Top of RECORDS SUPPLIED
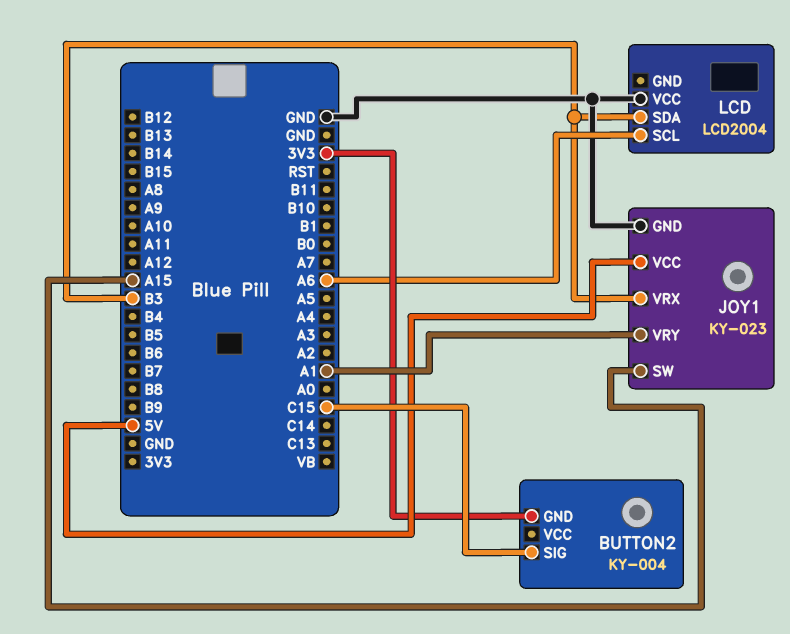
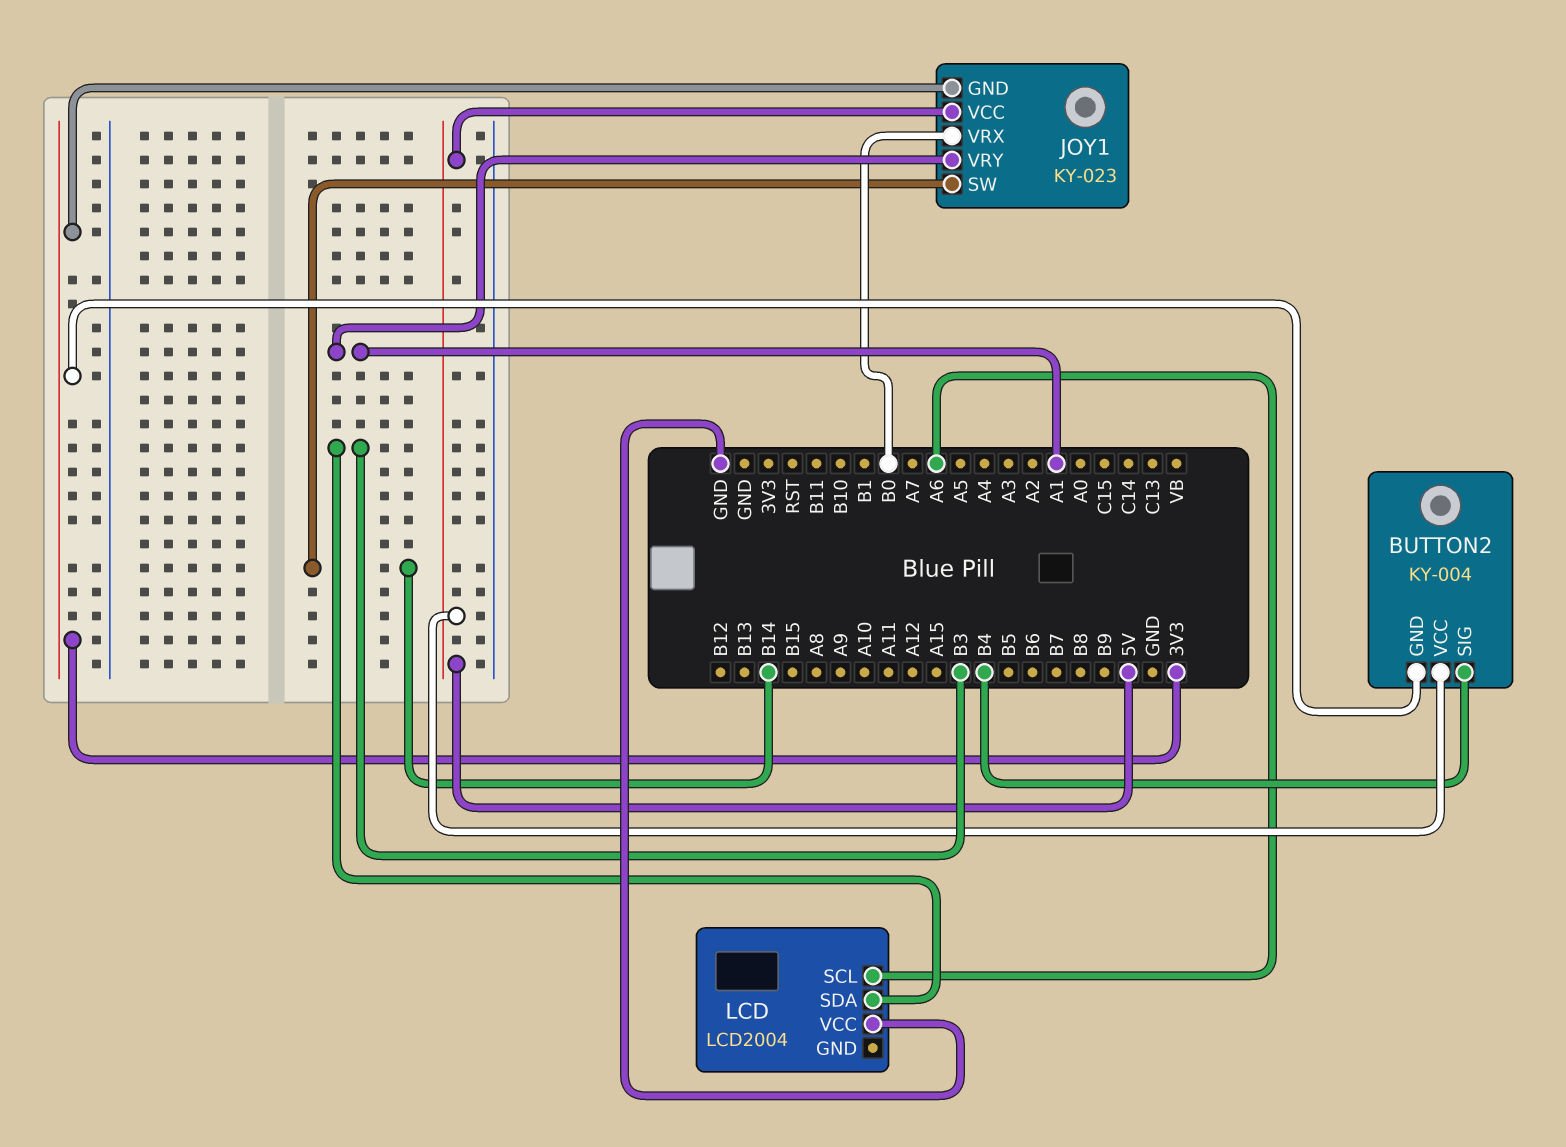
BUTTON2 pin SIG: C15 -> B4
BUTTON2 pin VCC: none -> 5V
JOY1 pin GND: GND -> 3V3
JOY1 pin SW: A15 -> B14
JOY1 pin VRX: B3 -> B0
Bottom of RECORDS SUPPLIED
__TASK TO COMPLETE__. Give back, word for word, the lines of the records that run from the one holding "JOY1 pin GND: GND -> 3V3" to the very last.

__OUTPUT FOR THIS TASK__.
JOY1 pin GND: GND -> 3V3
JOY1 pin SW: A15 -> B14
JOY1 pin VRX: B3 -> B0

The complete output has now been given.